— Start of ENTRIES SUPPLIED —

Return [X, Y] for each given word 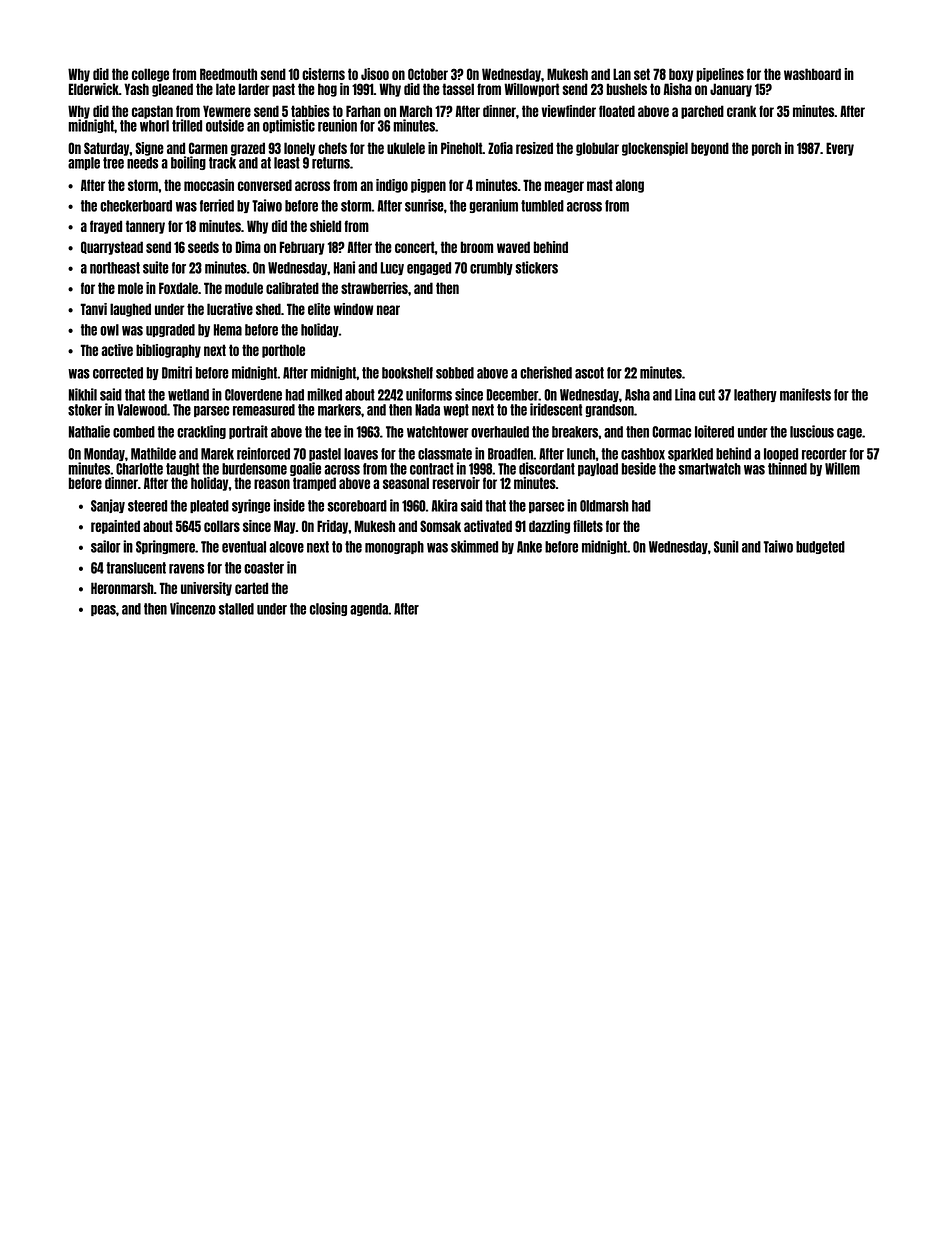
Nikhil [83, 394]
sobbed [455, 373]
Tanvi [93, 309]
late [225, 89]
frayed [106, 227]
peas [103, 610]
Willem [842, 468]
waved [513, 247]
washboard [812, 74]
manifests [805, 394]
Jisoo [375, 74]
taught [182, 469]
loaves [361, 454]
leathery [755, 395]
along [630, 186]
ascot [589, 373]
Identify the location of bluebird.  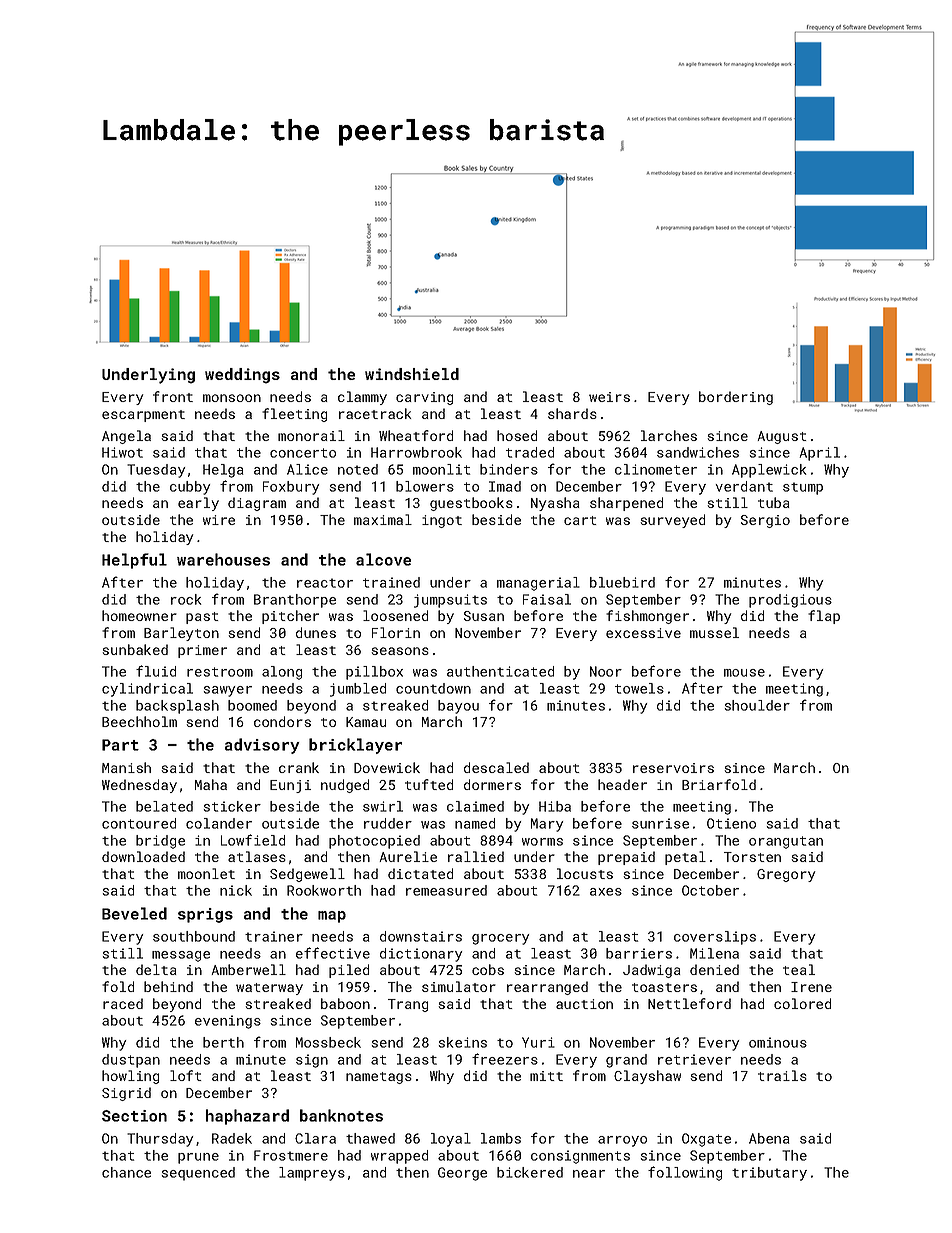
(622, 582).
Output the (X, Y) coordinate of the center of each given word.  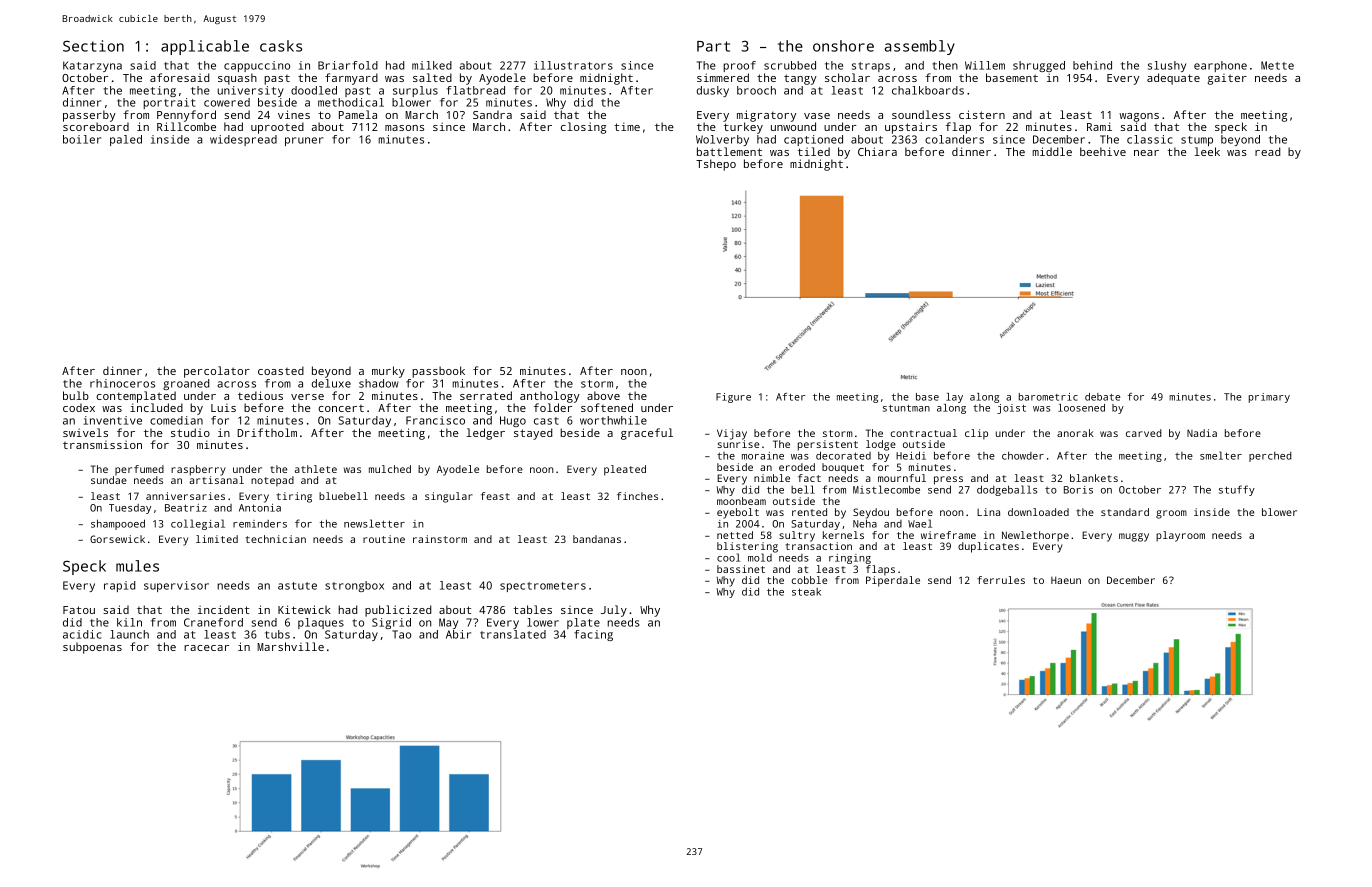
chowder (1023, 455)
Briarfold (348, 65)
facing (593, 635)
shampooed (118, 524)
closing (583, 128)
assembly (920, 47)
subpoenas (92, 648)
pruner (304, 141)
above (603, 395)
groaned (186, 384)
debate (1103, 397)
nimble (772, 478)
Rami (1099, 126)
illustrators (573, 65)
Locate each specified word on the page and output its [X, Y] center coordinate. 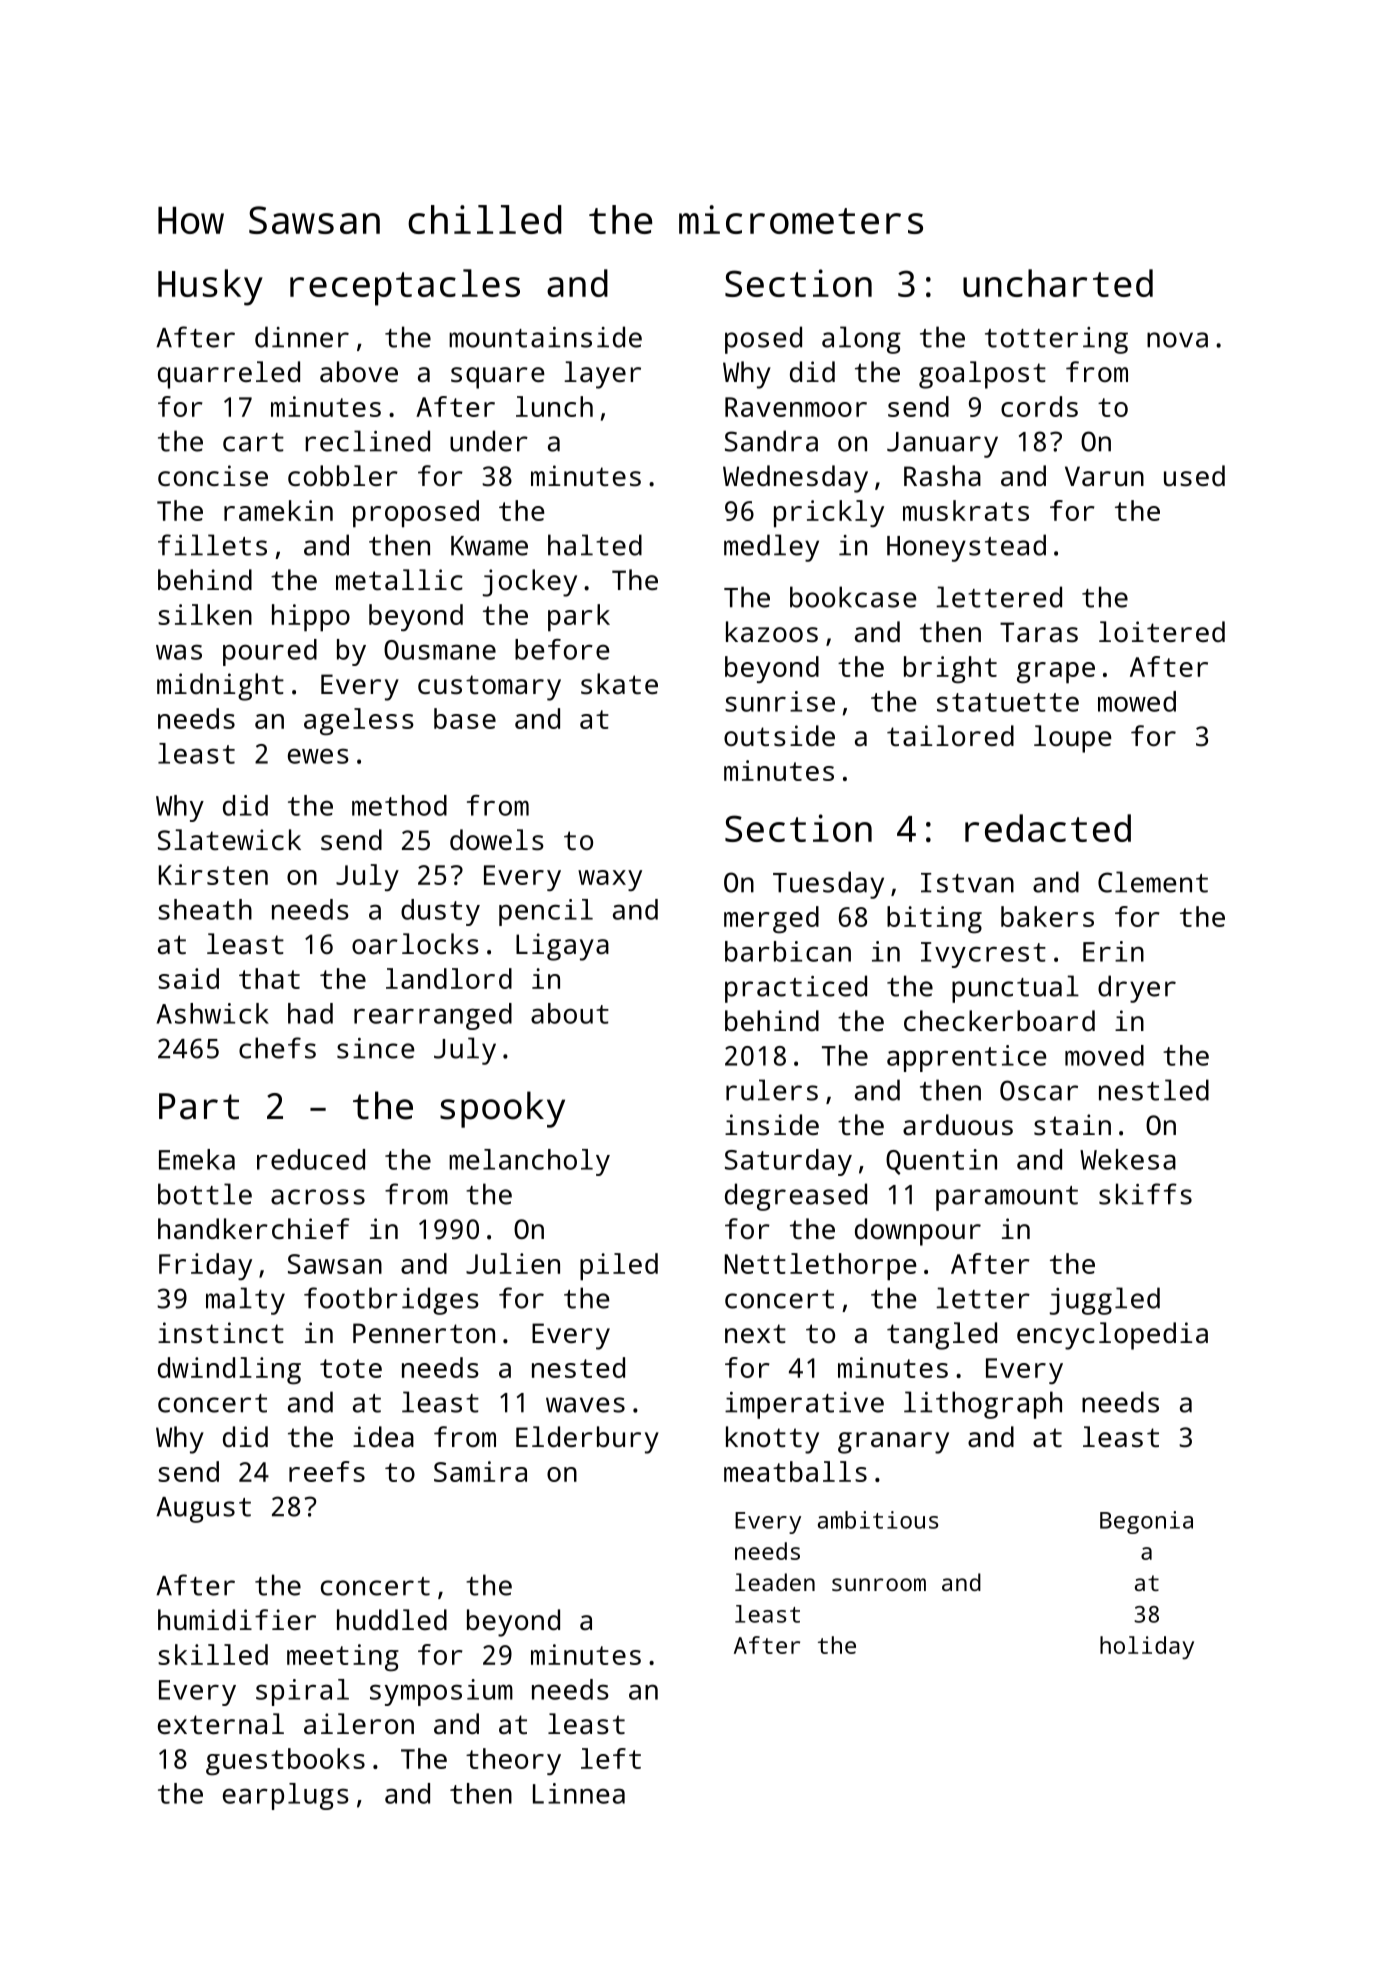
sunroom [879, 1584]
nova [1177, 340]
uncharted [1058, 283]
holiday [1147, 1648]
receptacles [405, 287]
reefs [327, 1471]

— End of ENTRIES SUPPLIED —

§ GIVEN EXERCISE: Format the listing above as a JSON list of strings, one string per line and no blank lines, and leave the pictures out.

§ OUTPUT OF THE EXERCISE:
[
  "Return [X, Y] for each given word ",
  "Nikhil [83, 394]",
  "sobbed [455, 373]",
  "Tanvi [93, 309]",
  "late [225, 89]",
  "frayed [106, 227]",
  "peas [103, 610]",
  "Willem [842, 468]",
  "waved [513, 247]",
  "washboard [812, 74]",
  "manifests [805, 394]",
  "Jisoo [375, 74]",
  "taught [182, 469]",
  "loaves [361, 454]",
  "leathery [755, 395]",
  "along [630, 186]",
  "ascot [589, 373]",
  "Identify the location of bluebird.  ",
  "(622, 582).",
  "Output the (X, Y) coordinate of the center of each given word.  ",
  "chowder (1023, 455)",
  "Briarfold (348, 65)",
  "facing (593, 635)",
  "shampooed (118, 524)",
  "closing (583, 128)",
  "assembly (920, 47)",
  "subpoenas (92, 648)",
  "pruner (304, 141)",
  "above (603, 395)",
  "groaned (186, 384)",
  "debate (1103, 397)",
  "nimble (772, 478)",
  "Rami (1099, 126)",
  "illustrators (573, 65)",
  "Locate each specified word on the page and output its [X, Y] center coordinate. ",
  "sunroom [879, 1584]",
  "nova [1177, 340]",
  "uncharted [1058, 283]",
  "holiday [1147, 1648]",
  "receptacles [405, 287]",
  "reefs [327, 1471]"
]